▶ [Problem to work on]: Every entry must be set down exactly in the answer; no pictures should appear.

==== Extracted information ====

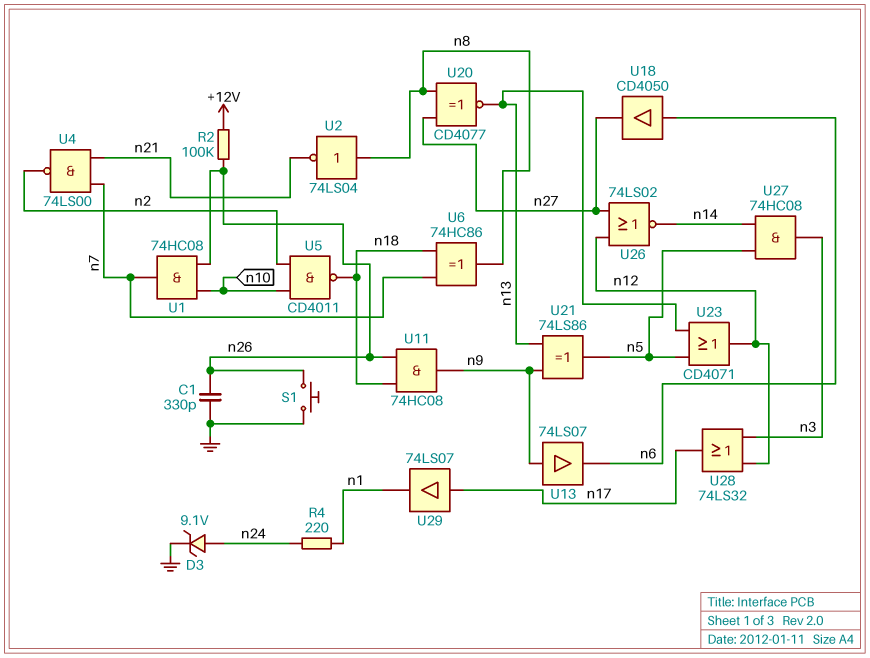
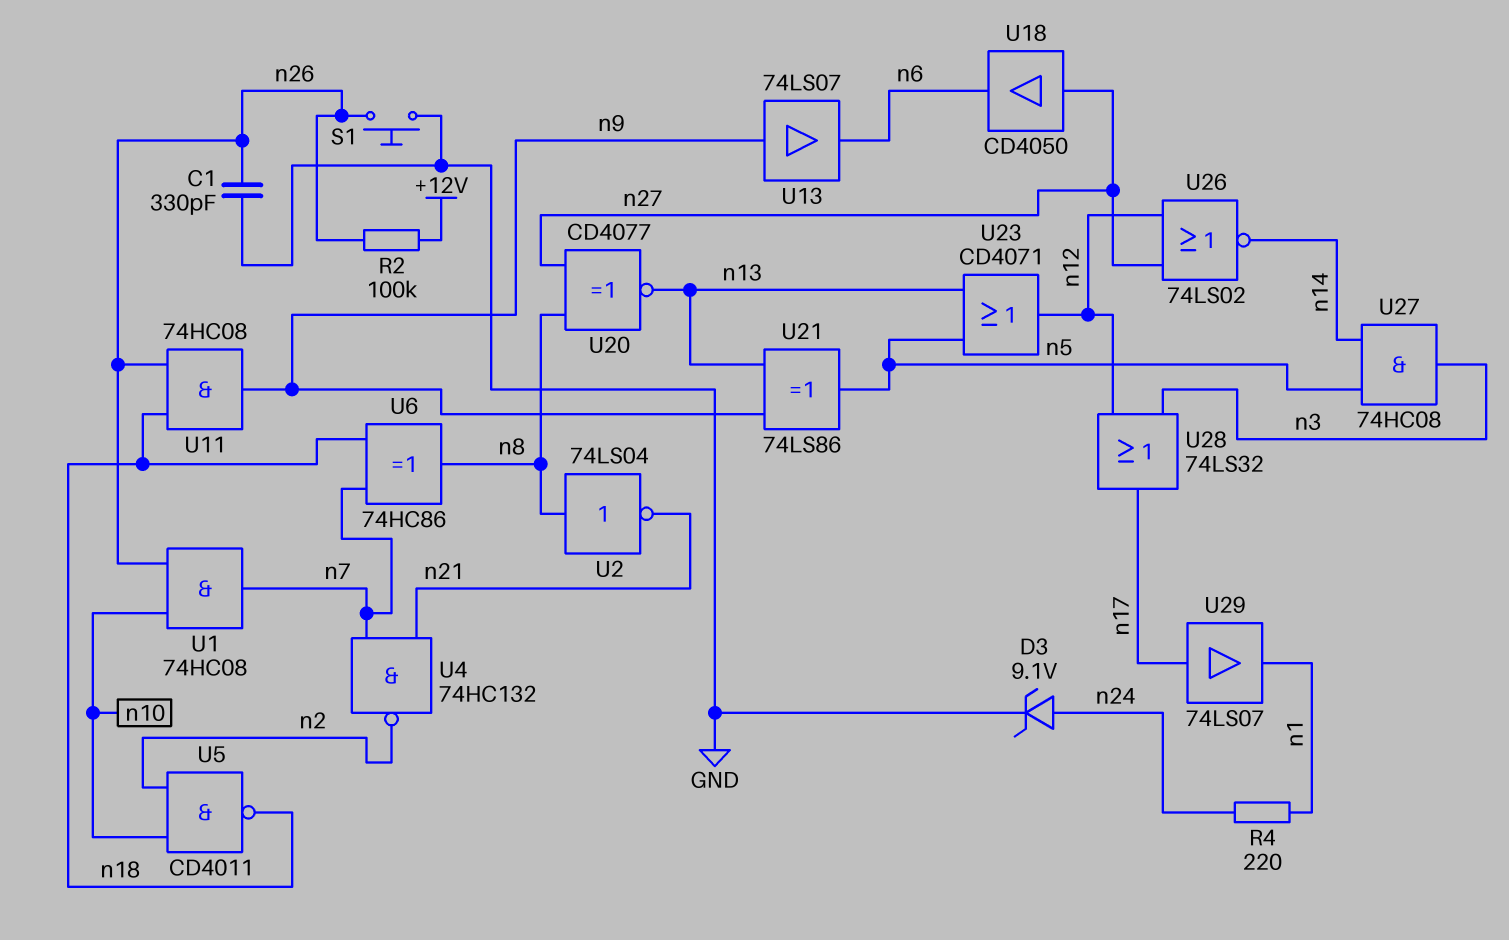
U4: NAND 74LS00 (in n7, in n21, out n2) -> NAND 74HC132 (in n7, in n21, out n2)
U18: buffer CD4050 (in n6, out n27) -> buffer CD4050 (in n27, out n6)

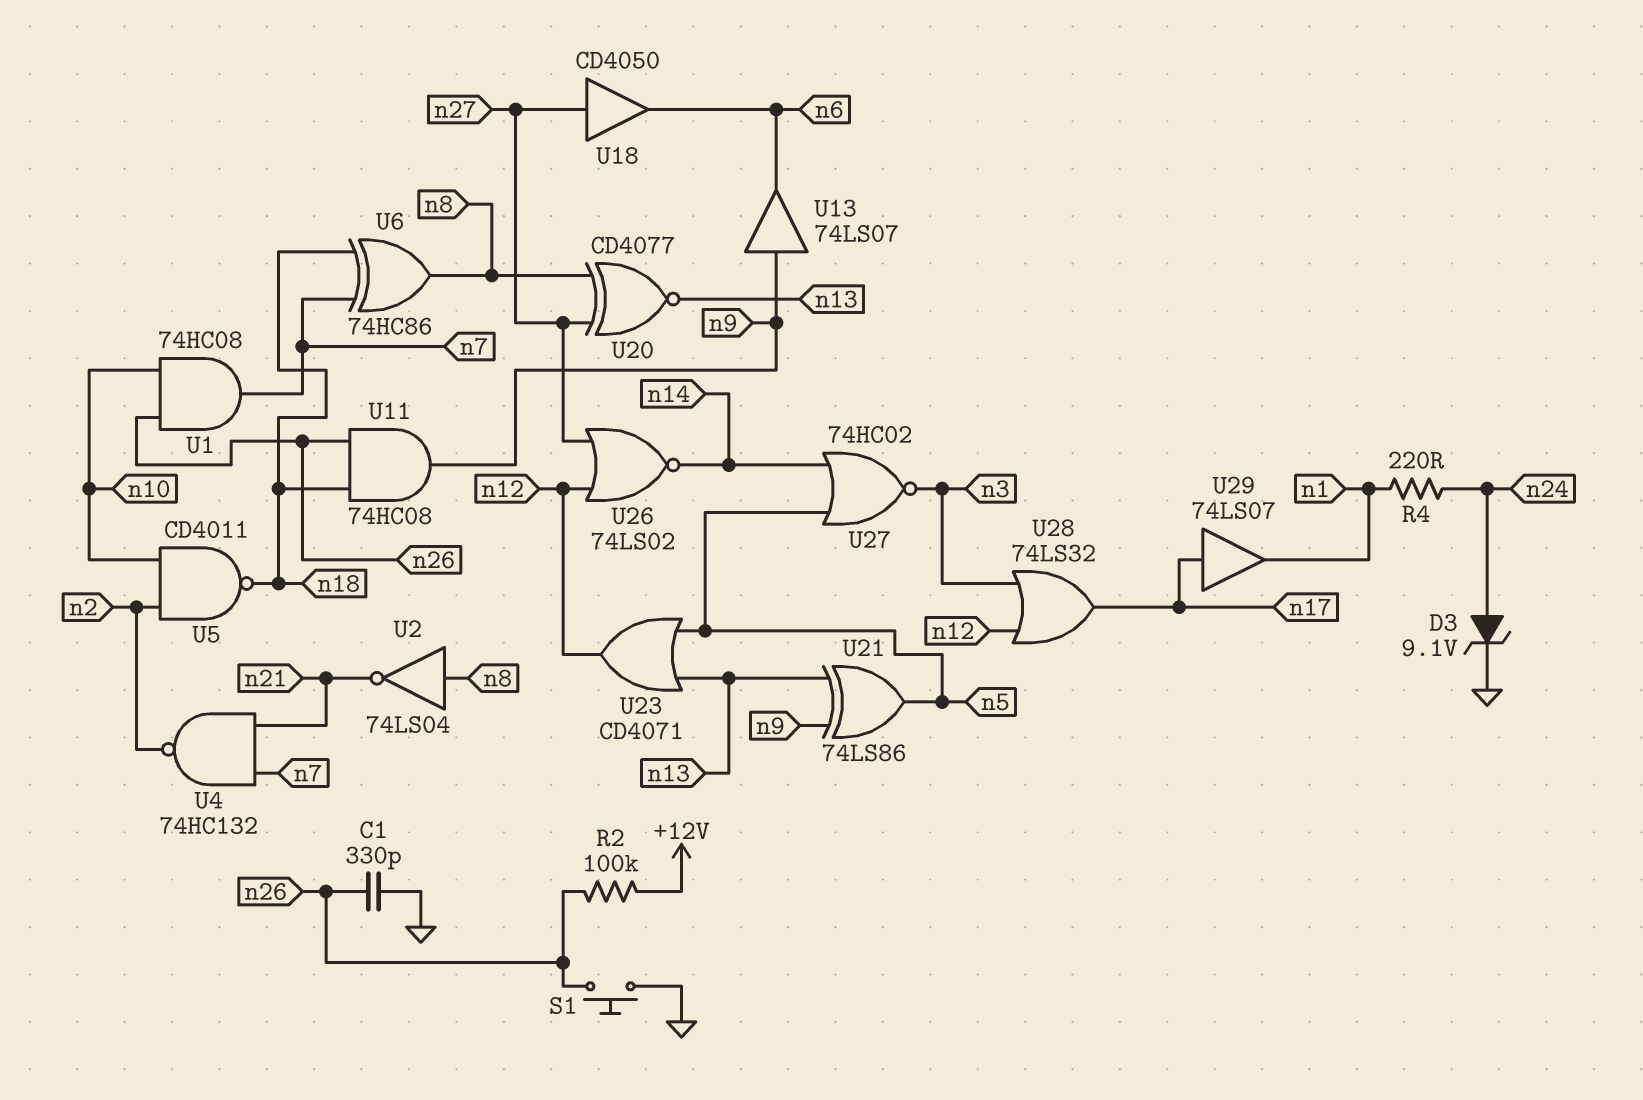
U27: AND 74HC08 (in n5, in n14, out n3) -> NOR 74HC02 (in n5, in n14, out n3)

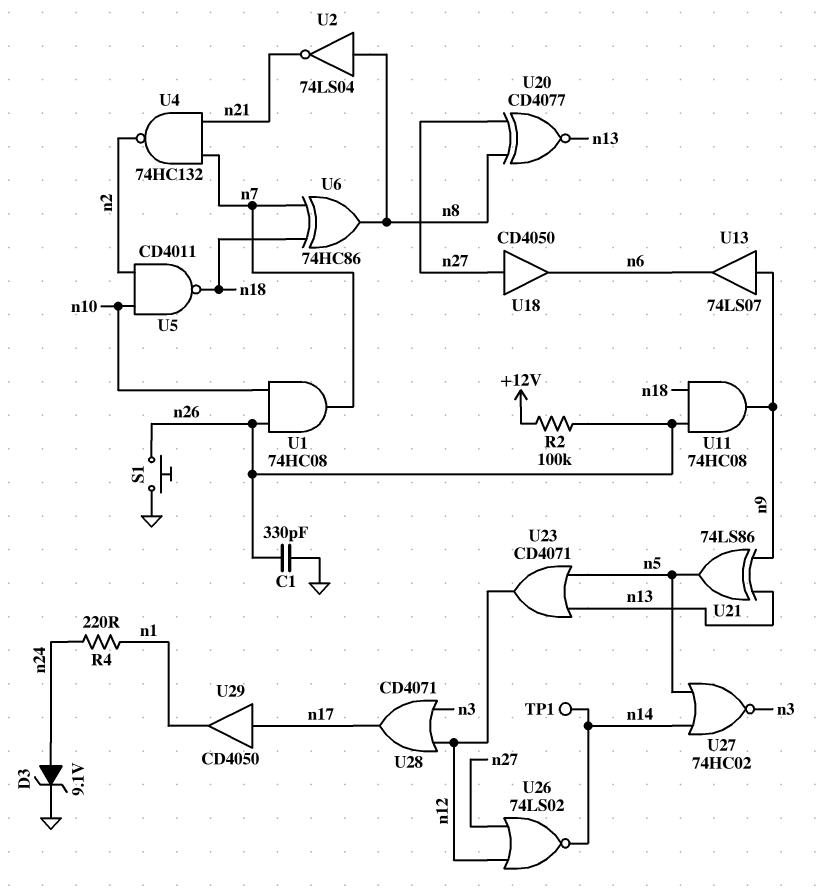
TP1: none -> test point (n14)
U28: OR 74LS32 (in n3, in n12, out n17) -> OR CD4071 (in n3, in n12, out n17)
U29: buffer 74LS07 (in n17, out n1) -> buffer CD4050 (in n17, out n1)

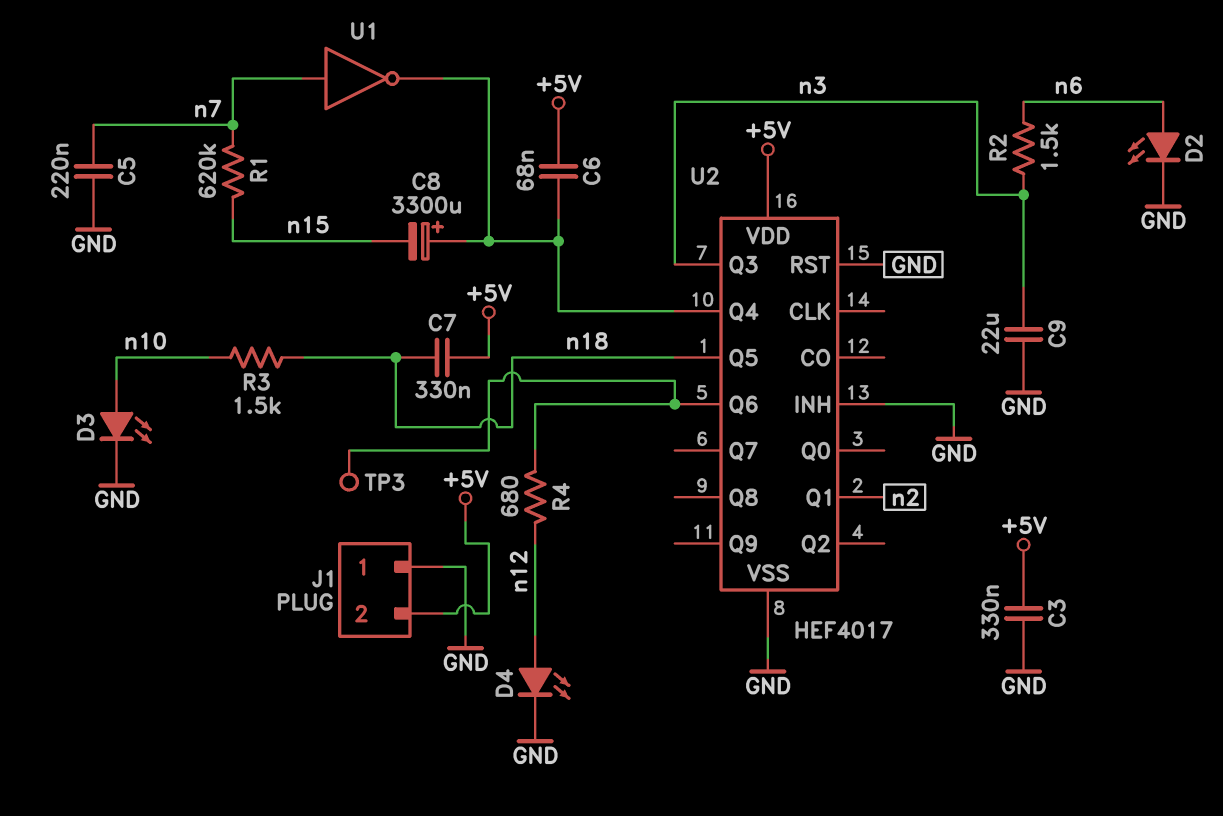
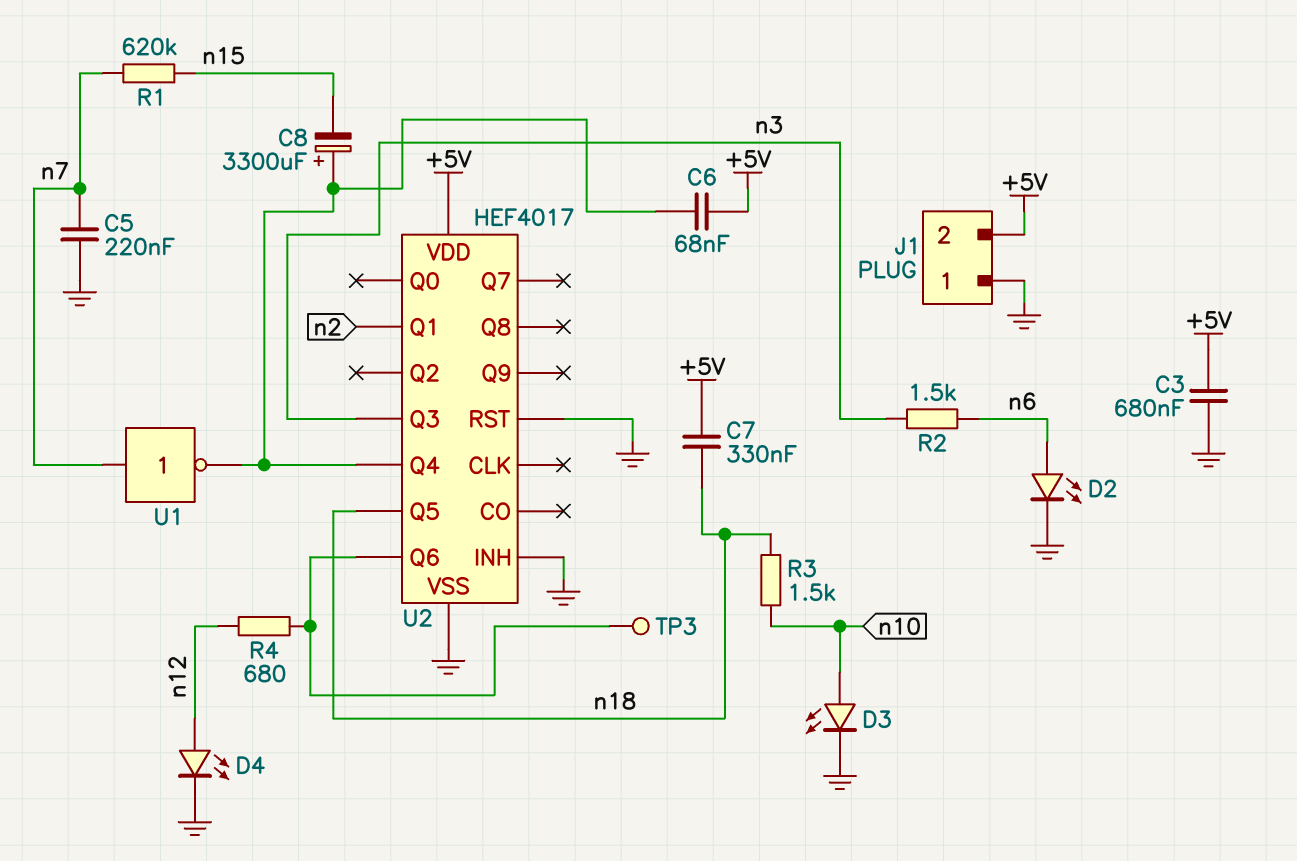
C3: 330nF (+5V, GND) -> 680nF (+5V, GND)
C9: 22uF (GND, n3) -> none

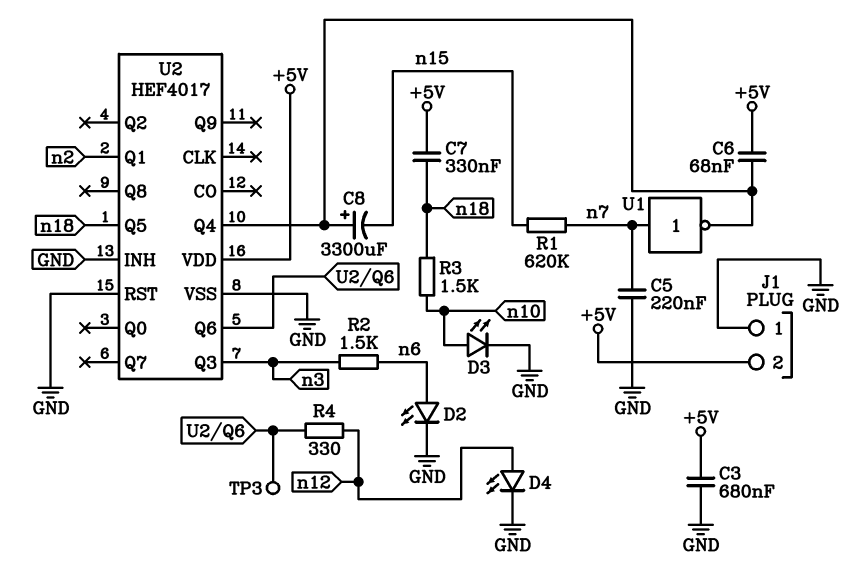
R4: 680 (U2/Q6, n12) -> 330 (U2/Q6, n12)

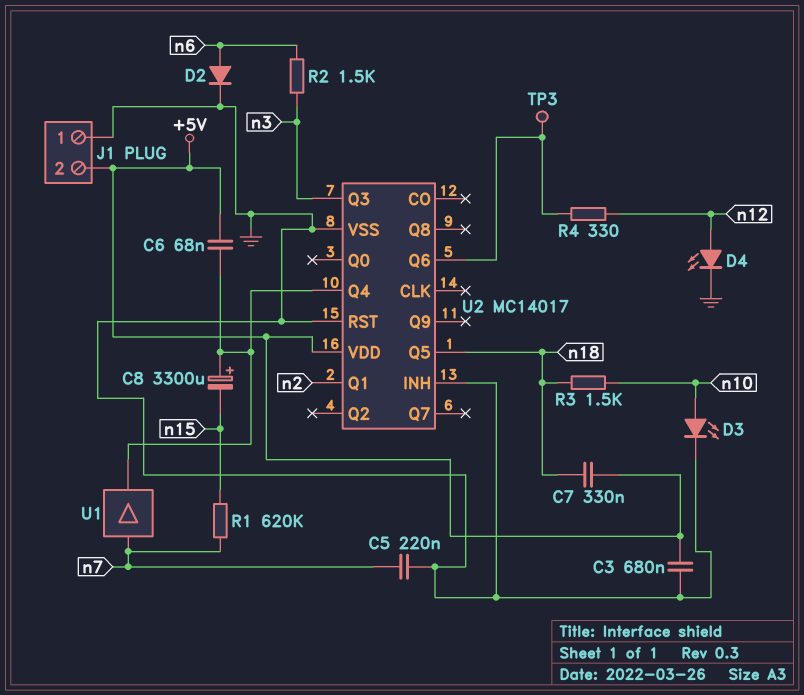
D2: LED (A n6, K GND) -> diode (A n6, K GND)
U1: NOT (in n7, out U2/Q4) -> buffer (in n7, out U2/Q4)
U2: HEF4017 -> MC14017

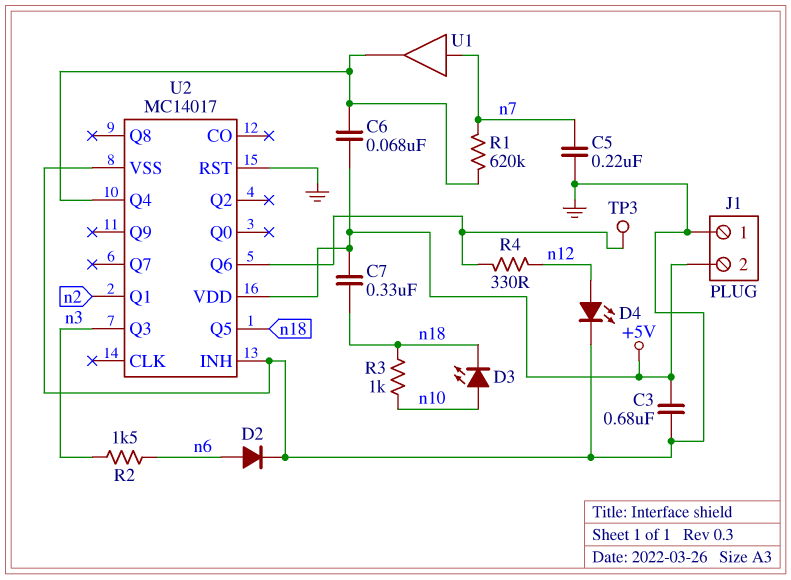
C8: 3300uF (plus U2/Q4, minus n15) -> none
D3: LED (A n10, K GND) -> LED (A n10, K n18)
R1: 620k (n7, n15) -> 620k (U2/Q4, n7)
R3: 1.5k (n10, n18) -> 1k (n10, n18)

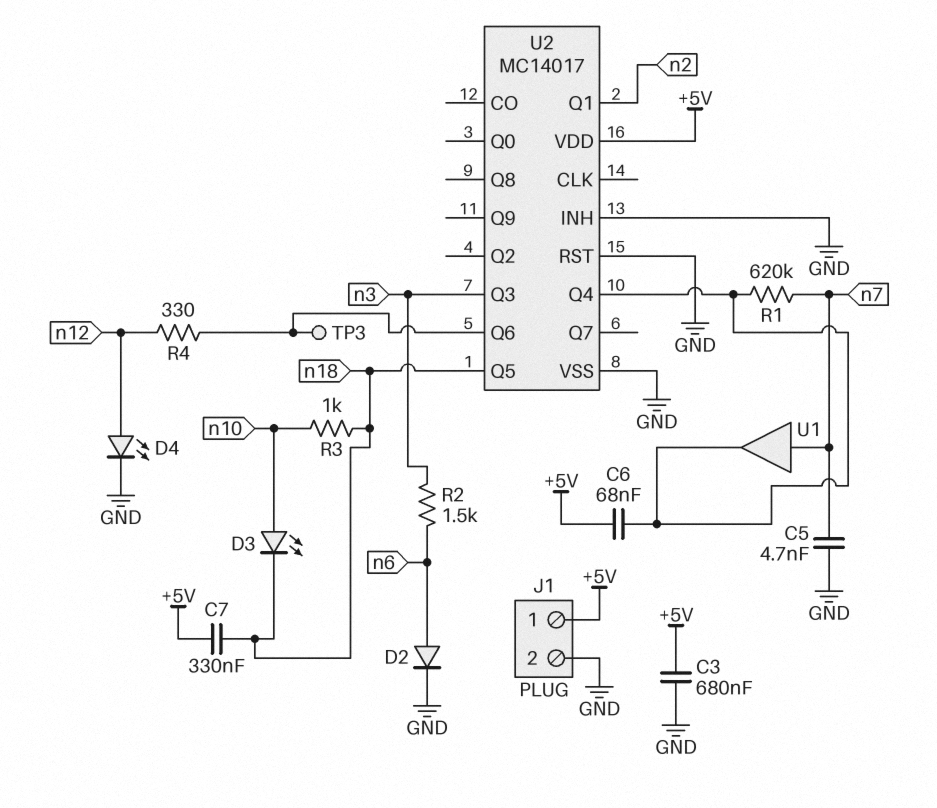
C5: 220nF (GND, n7) -> 4.7nF (GND, n7)
J1 pin 1: GND -> +5V
J1 pin 2: +5V -> GND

====

▶ [Solution]:
U4: NAND 74LS00 (in n7, in n21, out n2) -> NAND 74HC132 (in n7, in n21, out n2)
U18: buffer CD4050 (in n6, out n27) -> buffer CD4050 (in n27, out n6)

U27: AND 74HC08 (in n5, in n14, out n3) -> NOR 74HC02 (in n5, in n14, out n3)

TP1: none -> test point (n14)
U28: OR 74LS32 (in n3, in n12, out n17) -> OR CD4071 (in n3, in n12, out n17)
U29: buffer 74LS07 (in n17, out n1) -> buffer CD4050 (in n17, out n1)

C3: 330nF (+5V, GND) -> 680nF (+5V, GND)
C9: 22uF (GND, n3) -> none

R4: 680 (U2/Q6, n12) -> 330 (U2/Q6, n12)

D2: LED (A n6, K GND) -> diode (A n6, K GND)
U1: NOT (in n7, out U2/Q4) -> buffer (in n7, out U2/Q4)
U2: HEF4017 -> MC14017

C8: 3300uF (plus U2/Q4, minus n15) -> none
D3: LED (A n10, K GND) -> LED (A n10, K n18)
R1: 620k (n7, n15) -> 620k (U2/Q4, n7)
R3: 1.5k (n10, n18) -> 1k (n10, n18)

C5: 220nF (GND, n7) -> 4.7nF (GND, n7)
J1 pin 1: GND -> +5V
J1 pin 2: +5V -> GND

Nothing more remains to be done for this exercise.